▶ TASK PROMPT:
From the first line to the last, repeat the data exactly but leave out the pictures.
Segment Start: EXTRACTED INFORMATION
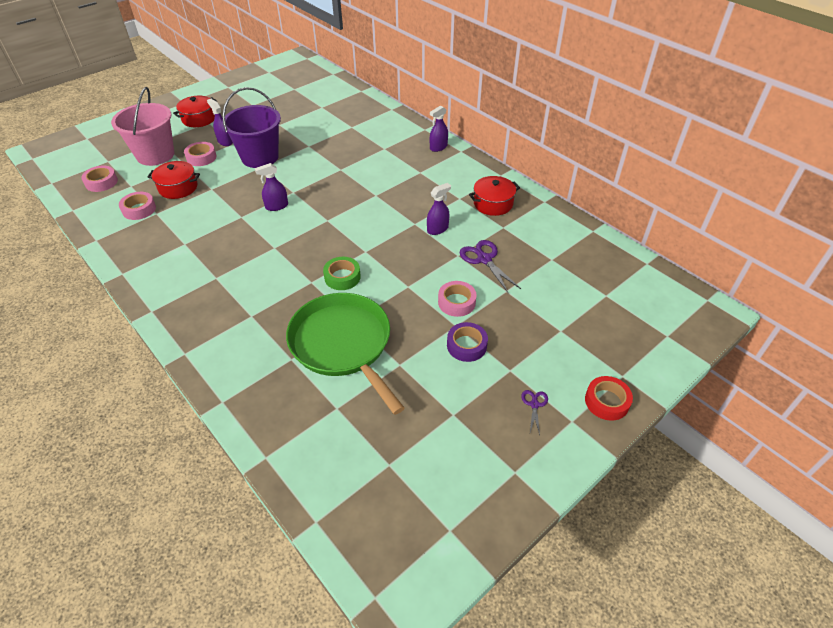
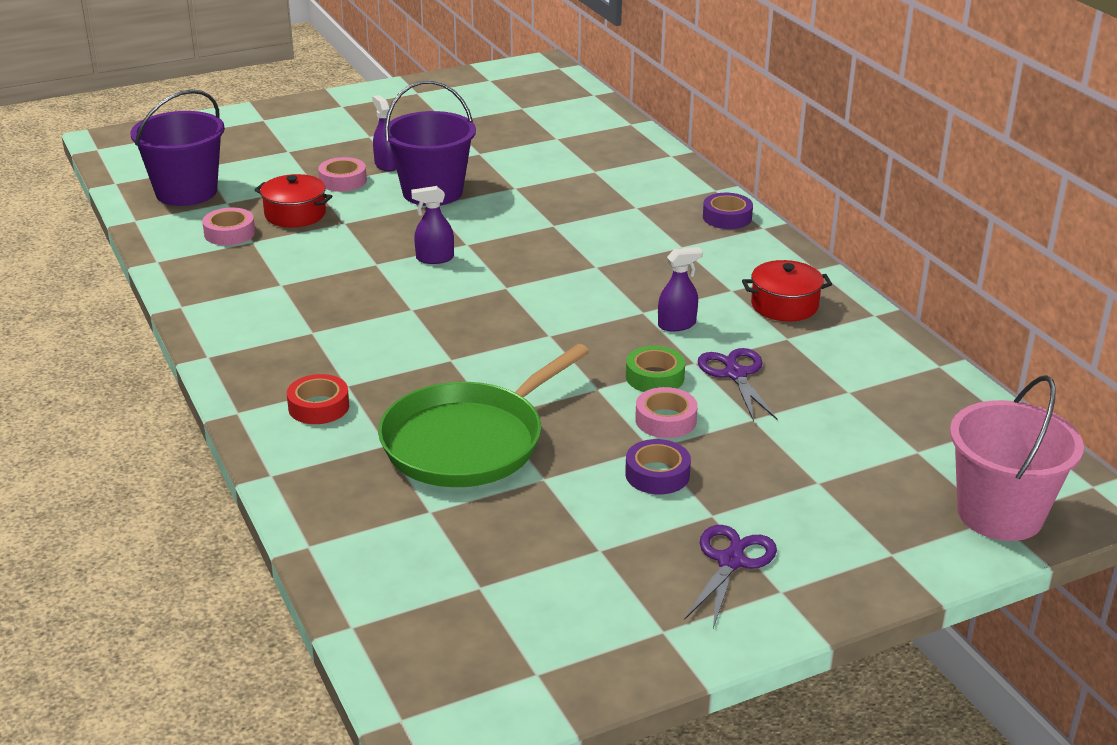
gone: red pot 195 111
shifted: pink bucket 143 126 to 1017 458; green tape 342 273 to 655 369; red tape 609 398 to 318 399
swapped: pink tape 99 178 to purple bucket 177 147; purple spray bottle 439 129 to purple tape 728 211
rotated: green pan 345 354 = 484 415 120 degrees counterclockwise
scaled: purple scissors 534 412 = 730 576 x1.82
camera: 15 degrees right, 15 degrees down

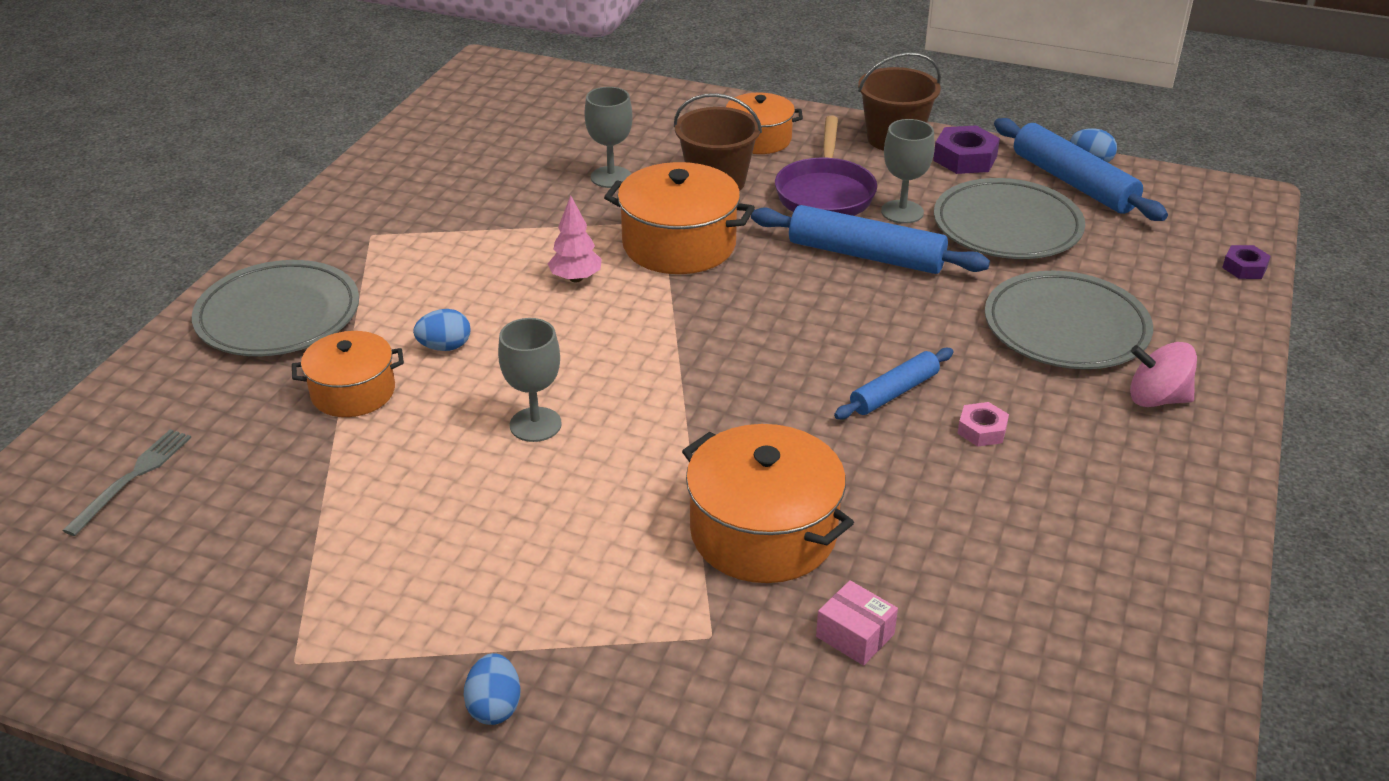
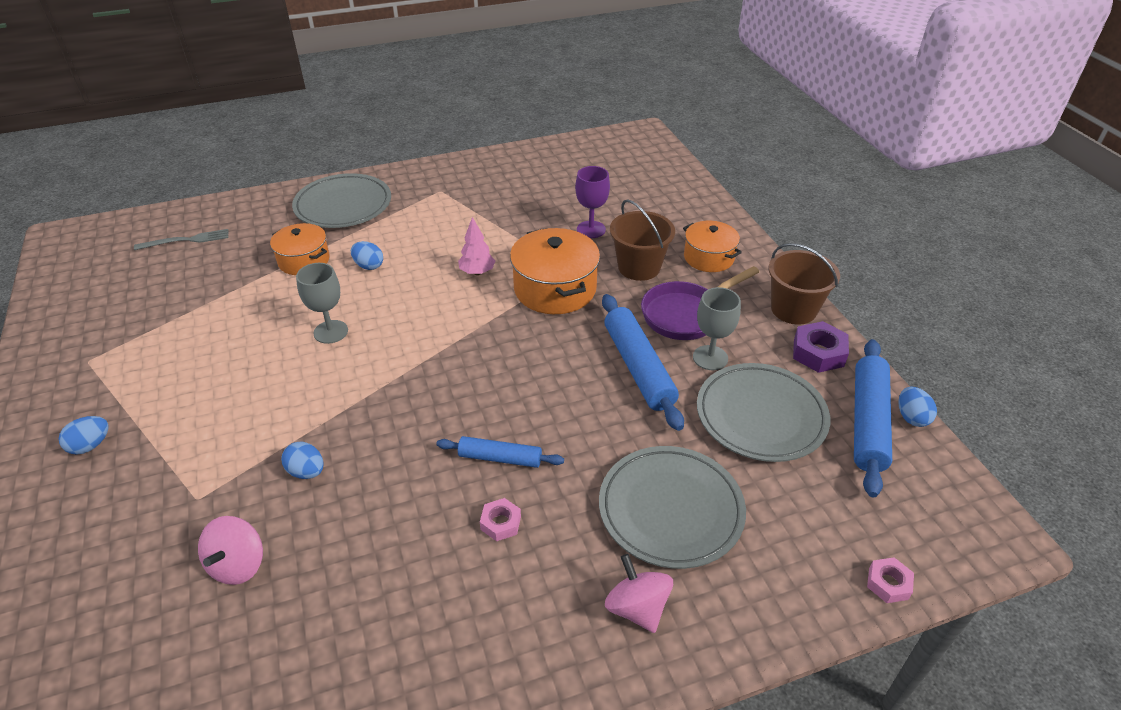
swapped: orange pot 768 503 to blue egg 302 460; pink box 857 623 to pink spinning top 230 550
repainted: grey goblet 609 137 to purple goblet 592 202; purple nut 1246 262 to pink nut 890 580
camera: 50 degrees right, 5 degrees up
Segment End: EXTRACTED INFORMATION
▶ ANSWER FOR THIS EXERCISE:
gone: red pot 195 111
shifted: pink bucket 143 126 to 1017 458; green tape 342 273 to 655 369; red tape 609 398 to 318 399
swapped: pink tape 99 178 to purple bucket 177 147; purple spray bottle 439 129 to purple tape 728 211
rotated: green pan 345 354 = 484 415 120 degrees counterclockwise
scaled: purple scissors 534 412 = 730 576 x1.82
camera: 15 degrees right, 15 degrees down

swapped: orange pot 768 503 to blue egg 302 460; pink box 857 623 to pink spinning top 230 550
repainted: grey goblet 609 137 to purple goblet 592 202; purple nut 1246 262 to pink nut 890 580
camera: 50 degrees right, 5 degrees up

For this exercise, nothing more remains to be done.